[TASK DETAILS]
Every entry that appears below is to be output exactly.

[ENTRIES PROVIDED]
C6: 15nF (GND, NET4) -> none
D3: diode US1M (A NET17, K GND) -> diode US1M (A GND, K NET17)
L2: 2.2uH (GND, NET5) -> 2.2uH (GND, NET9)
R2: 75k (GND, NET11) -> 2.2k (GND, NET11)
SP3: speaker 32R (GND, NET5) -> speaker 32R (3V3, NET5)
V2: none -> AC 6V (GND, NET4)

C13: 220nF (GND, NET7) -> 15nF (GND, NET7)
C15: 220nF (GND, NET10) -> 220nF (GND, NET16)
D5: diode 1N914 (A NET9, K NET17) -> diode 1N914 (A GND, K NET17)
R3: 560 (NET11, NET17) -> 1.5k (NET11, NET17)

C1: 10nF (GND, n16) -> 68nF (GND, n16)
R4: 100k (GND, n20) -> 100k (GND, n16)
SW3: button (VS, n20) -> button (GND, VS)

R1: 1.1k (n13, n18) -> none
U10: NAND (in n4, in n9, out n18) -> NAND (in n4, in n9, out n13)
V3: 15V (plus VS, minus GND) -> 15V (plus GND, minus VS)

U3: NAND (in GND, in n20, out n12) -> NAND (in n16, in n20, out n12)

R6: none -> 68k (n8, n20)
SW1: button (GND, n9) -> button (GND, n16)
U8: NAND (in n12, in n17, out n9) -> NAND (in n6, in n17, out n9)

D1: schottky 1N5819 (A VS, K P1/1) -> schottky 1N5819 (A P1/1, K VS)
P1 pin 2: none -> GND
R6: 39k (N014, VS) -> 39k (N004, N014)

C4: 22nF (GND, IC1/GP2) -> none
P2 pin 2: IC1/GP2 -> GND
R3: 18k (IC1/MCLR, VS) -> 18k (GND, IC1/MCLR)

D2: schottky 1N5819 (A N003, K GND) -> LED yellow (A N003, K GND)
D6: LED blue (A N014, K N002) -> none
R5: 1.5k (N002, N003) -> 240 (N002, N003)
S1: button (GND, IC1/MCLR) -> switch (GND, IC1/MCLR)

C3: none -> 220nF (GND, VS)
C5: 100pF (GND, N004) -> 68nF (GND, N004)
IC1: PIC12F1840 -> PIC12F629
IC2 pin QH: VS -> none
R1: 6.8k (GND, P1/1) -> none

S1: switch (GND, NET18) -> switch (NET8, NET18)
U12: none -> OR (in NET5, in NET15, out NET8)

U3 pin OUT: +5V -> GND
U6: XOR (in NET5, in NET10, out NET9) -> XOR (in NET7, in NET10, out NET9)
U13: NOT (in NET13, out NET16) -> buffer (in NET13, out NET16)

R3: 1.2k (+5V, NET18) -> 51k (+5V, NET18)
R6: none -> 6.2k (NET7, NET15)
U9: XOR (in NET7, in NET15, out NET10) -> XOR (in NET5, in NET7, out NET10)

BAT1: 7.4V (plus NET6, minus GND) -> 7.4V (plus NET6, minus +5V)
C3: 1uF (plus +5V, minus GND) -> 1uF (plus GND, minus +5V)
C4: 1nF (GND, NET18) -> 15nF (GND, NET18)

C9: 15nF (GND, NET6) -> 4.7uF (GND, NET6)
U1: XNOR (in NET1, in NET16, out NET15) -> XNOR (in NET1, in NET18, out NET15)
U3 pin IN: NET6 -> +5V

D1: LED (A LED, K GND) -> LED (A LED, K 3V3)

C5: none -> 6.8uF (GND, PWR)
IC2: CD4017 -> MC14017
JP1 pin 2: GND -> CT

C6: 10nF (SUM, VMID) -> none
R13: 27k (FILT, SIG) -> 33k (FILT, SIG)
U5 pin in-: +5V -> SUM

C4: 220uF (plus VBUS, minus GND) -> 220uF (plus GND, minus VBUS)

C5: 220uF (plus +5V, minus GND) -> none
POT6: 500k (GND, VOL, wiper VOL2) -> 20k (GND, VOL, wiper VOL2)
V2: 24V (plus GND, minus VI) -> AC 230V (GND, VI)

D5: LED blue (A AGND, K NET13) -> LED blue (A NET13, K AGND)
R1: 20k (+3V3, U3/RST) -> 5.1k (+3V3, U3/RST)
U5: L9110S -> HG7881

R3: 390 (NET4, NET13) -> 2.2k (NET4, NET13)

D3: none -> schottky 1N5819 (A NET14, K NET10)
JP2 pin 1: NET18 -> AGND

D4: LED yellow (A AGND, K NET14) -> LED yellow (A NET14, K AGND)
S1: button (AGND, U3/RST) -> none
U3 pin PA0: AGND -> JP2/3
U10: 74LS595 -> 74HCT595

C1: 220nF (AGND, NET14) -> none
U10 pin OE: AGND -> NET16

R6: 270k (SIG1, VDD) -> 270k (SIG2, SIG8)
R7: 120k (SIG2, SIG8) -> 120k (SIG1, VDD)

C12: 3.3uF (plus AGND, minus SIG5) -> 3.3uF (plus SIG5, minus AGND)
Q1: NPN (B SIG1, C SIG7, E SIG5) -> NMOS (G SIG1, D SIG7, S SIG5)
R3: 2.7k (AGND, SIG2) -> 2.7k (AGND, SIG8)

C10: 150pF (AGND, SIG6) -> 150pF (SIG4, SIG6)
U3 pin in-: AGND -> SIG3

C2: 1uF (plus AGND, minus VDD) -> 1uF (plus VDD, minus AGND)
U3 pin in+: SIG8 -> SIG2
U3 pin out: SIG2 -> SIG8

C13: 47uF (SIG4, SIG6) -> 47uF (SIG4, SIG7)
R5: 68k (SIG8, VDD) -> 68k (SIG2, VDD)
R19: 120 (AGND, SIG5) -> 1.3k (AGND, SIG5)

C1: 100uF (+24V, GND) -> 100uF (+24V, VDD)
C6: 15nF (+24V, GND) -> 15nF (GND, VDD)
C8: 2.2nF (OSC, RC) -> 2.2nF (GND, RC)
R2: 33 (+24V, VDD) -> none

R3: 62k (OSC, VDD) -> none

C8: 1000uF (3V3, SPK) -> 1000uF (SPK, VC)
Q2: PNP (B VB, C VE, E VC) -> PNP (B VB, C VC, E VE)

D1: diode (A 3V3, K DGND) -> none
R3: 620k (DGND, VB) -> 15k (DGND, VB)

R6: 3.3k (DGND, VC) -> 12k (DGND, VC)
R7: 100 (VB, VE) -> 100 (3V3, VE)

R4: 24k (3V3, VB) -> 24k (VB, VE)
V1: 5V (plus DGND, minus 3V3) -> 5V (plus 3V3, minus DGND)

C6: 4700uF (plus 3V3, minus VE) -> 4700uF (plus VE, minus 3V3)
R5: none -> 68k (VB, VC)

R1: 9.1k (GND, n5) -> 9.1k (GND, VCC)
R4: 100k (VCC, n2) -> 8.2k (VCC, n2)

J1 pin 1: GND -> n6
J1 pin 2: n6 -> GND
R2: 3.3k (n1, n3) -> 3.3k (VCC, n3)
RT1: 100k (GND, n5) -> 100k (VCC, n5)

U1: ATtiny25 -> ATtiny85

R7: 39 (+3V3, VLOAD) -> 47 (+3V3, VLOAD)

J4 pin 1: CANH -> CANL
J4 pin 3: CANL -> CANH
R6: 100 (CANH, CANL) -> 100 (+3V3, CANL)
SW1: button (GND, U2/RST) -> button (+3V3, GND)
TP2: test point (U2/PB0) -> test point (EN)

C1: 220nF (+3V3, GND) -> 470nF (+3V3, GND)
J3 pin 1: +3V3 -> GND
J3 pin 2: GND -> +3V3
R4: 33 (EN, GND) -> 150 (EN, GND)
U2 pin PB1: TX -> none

[PROBLEM SOLUTION]
C6: 15nF (GND, NET4) -> none
D3: diode US1M (A NET17, K GND) -> diode US1M (A GND, K NET17)
L2: 2.2uH (GND, NET5) -> 2.2uH (GND, NET9)
R2: 75k (GND, NET11) -> 2.2k (GND, NET11)
SP3: speaker 32R (GND, NET5) -> speaker 32R (3V3, NET5)
V2: none -> AC 6V (GND, NET4)

C13: 220nF (GND, NET7) -> 15nF (GND, NET7)
C15: 220nF (GND, NET10) -> 220nF (GND, NET16)
D5: diode 1N914 (A NET9, K NET17) -> diode 1N914 (A GND, K NET17)
R3: 560 (NET11, NET17) -> 1.5k (NET11, NET17)

C1: 10nF (GND, n16) -> 68nF (GND, n16)
R4: 100k (GND, n20) -> 100k (GND, n16)
SW3: button (VS, n20) -> button (GND, VS)

R1: 1.1k (n13, n18) -> none
U10: NAND (in n4, in n9, out n18) -> NAND (in n4, in n9, out n13)
V3: 15V (plus VS, minus GND) -> 15V (plus GND, minus VS)

U3: NAND (in GND, in n20, out n12) -> NAND (in n16, in n20, out n12)

R6: none -> 68k (n8, n20)
SW1: button (GND, n9) -> button (GND, n16)
U8: NAND (in n12, in n17, out n9) -> NAND (in n6, in n17, out n9)

D1: schottky 1N5819 (A VS, K P1/1) -> schottky 1N5819 (A P1/1, K VS)
P1 pin 2: none -> GND
R6: 39k (N014, VS) -> 39k (N004, N014)

C4: 22nF (GND, IC1/GP2) -> none
P2 pin 2: IC1/GP2 -> GND
R3: 18k (IC1/MCLR, VS) -> 18k (GND, IC1/MCLR)

D2: schottky 1N5819 (A N003, K GND) -> LED yellow (A N003, K GND)
D6: LED blue (A N014, K N002) -> none
R5: 1.5k (N002, N003) -> 240 (N002, N003)
S1: button (GND, IC1/MCLR) -> switch (GND, IC1/MCLR)

C3: none -> 220nF (GND, VS)
C5: 100pF (GND, N004) -> 68nF (GND, N004)
IC1: PIC12F1840 -> PIC12F629
IC2 pin QH: VS -> none
R1: 6.8k (GND, P1/1) -> none

S1: switch (GND, NET18) -> switch (NET8, NET18)
U12: none -> OR (in NET5, in NET15, out NET8)

U3 pin OUT: +5V -> GND
U6: XOR (in NET5, in NET10, out NET9) -> XOR (in NET7, in NET10, out NET9)
U13: NOT (in NET13, out NET16) -> buffer (in NET13, out NET16)

R3: 1.2k (+5V, NET18) -> 51k (+5V, NET18)
R6: none -> 6.2k (NET7, NET15)
U9: XOR (in NET7, in NET15, out NET10) -> XOR (in NET5, in NET7, out NET10)

BAT1: 7.4V (plus NET6, minus GND) -> 7.4V (plus NET6, minus +5V)
C3: 1uF (plus +5V, minus GND) -> 1uF (plus GND, minus +5V)
C4: 1nF (GND, NET18) -> 15nF (GND, NET18)

C9: 15nF (GND, NET6) -> 4.7uF (GND, NET6)
U1: XNOR (in NET1, in NET16, out NET15) -> XNOR (in NET1, in NET18, out NET15)
U3 pin IN: NET6 -> +5V

D1: LED (A LED, K GND) -> LED (A LED, K 3V3)

C5: none -> 6.8uF (GND, PWR)
IC2: CD4017 -> MC14017
JP1 pin 2: GND -> CT

C6: 10nF (SUM, VMID) -> none
R13: 27k (FILT, SIG) -> 33k (FILT, SIG)
U5 pin in-: +5V -> SUM

C4: 220uF (plus VBUS, minus GND) -> 220uF (plus GND, minus VBUS)

C5: 220uF (plus +5V, minus GND) -> none
POT6: 500k (GND, VOL, wiper VOL2) -> 20k (GND, VOL, wiper VOL2)
V2: 24V (plus GND, minus VI) -> AC 230V (GND, VI)

D5: LED blue (A AGND, K NET13) -> LED blue (A NET13, K AGND)
R1: 20k (+3V3, U3/RST) -> 5.1k (+3V3, U3/RST)
U5: L9110S -> HG7881

R3: 390 (NET4, NET13) -> 2.2k (NET4, NET13)

D3: none -> schottky 1N5819 (A NET14, K NET10)
JP2 pin 1: NET18 -> AGND

D4: LED yellow (A AGND, K NET14) -> LED yellow (A NET14, K AGND)
S1: button (AGND, U3/RST) -> none
U3 pin PA0: AGND -> JP2/3
U10: 74LS595 -> 74HCT595

C1: 220nF (AGND, NET14) -> none
U10 pin OE: AGND -> NET16

R6: 270k (SIG1, VDD) -> 270k (SIG2, SIG8)
R7: 120k (SIG2, SIG8) -> 120k (SIG1, VDD)

C12: 3.3uF (plus AGND, minus SIG5) -> 3.3uF (plus SIG5, minus AGND)
Q1: NPN (B SIG1, C SIG7, E SIG5) -> NMOS (G SIG1, D SIG7, S SIG5)
R3: 2.7k (AGND, SIG2) -> 2.7k (AGND, SIG8)

C10: 150pF (AGND, SIG6) -> 150pF (SIG4, SIG6)
U3 pin in-: AGND -> SIG3

C2: 1uF (plus AGND, minus VDD) -> 1uF (plus VDD, minus AGND)
U3 pin in+: SIG8 -> SIG2
U3 pin out: SIG2 -> SIG8

C13: 47uF (SIG4, SIG6) -> 47uF (SIG4, SIG7)
R5: 68k (SIG8, VDD) -> 68k (SIG2, VDD)
R19: 120 (AGND, SIG5) -> 1.3k (AGND, SIG5)

C1: 100uF (+24V, GND) -> 100uF (+24V, VDD)
C6: 15nF (+24V, GND) -> 15nF (GND, VDD)
C8: 2.2nF (OSC, RC) -> 2.2nF (GND, RC)
R2: 33 (+24V, VDD) -> none

R3: 62k (OSC, VDD) -> none

C8: 1000uF (3V3, SPK) -> 1000uF (SPK, VC)
Q2: PNP (B VB, C VE, E VC) -> PNP (B VB, C VC, E VE)

D1: diode (A 3V3, K DGND) -> none
R3: 620k (DGND, VB) -> 15k (DGND, VB)

R6: 3.3k (DGND, VC) -> 12k (DGND, VC)
R7: 100 (VB, VE) -> 100 (3V3, VE)

R4: 24k (3V3, VB) -> 24k (VB, VE)
V1: 5V (plus DGND, minus 3V3) -> 5V (plus 3V3, minus DGND)

C6: 4700uF (plus 3V3, minus VE) -> 4700uF (plus VE, minus 3V3)
R5: none -> 68k (VB, VC)

R1: 9.1k (GND, n5) -> 9.1k (GND, VCC)
R4: 100k (VCC, n2) -> 8.2k (VCC, n2)

J1 pin 1: GND -> n6
J1 pin 2: n6 -> GND
R2: 3.3k (n1, n3) -> 3.3k (VCC, n3)
RT1: 100k (GND, n5) -> 100k (VCC, n5)

U1: ATtiny25 -> ATtiny85

R7: 39 (+3V3, VLOAD) -> 47 (+3V3, VLOAD)

J4 pin 1: CANH -> CANL
J4 pin 3: CANL -> CANH
R6: 100 (CANH, CANL) -> 100 (+3V3, CANL)
SW1: button (GND, U2/RST) -> button (+3V3, GND)
TP2: test point (U2/PB0) -> test point (EN)

C1: 220nF (+3V3, GND) -> 470nF (+3V3, GND)
J3 pin 1: +3V3 -> GND
J3 pin 2: GND -> +3V3
R4: 33 (EN, GND) -> 150 (EN, GND)
U2 pin PB1: TX -> none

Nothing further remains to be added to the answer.